#### INFORMATION PROVIDED

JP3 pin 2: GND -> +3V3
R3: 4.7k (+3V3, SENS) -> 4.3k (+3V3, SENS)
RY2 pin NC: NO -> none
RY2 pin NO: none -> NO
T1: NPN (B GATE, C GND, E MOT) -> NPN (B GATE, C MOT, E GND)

########
#### INFORMATION PROVIDED

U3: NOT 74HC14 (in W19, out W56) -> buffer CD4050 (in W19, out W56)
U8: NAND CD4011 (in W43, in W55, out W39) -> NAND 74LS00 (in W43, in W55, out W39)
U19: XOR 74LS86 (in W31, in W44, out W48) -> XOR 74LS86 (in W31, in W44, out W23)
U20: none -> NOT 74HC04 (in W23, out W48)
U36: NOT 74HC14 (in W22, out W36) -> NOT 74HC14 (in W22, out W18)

########

WORK INSTRUCTIONS> Please give back, exactly as it stands above, the stretch from the line with "JP3 pin 2: GND -> +3V3" through the line with "T1: NPN (B GATE, C", and no line outside it.

RESPONSE BELOW>
JP3 pin 2: GND -> +3V3
R3: 4.7k (+3V3, SENS) -> 4.3k (+3V3, SENS)
RY2 pin NC: NO -> none
RY2 pin NO: none -> NO
T1: NPN (B GATE, C GND, E MOT) -> NPN (B GATE, C MOT, E GND)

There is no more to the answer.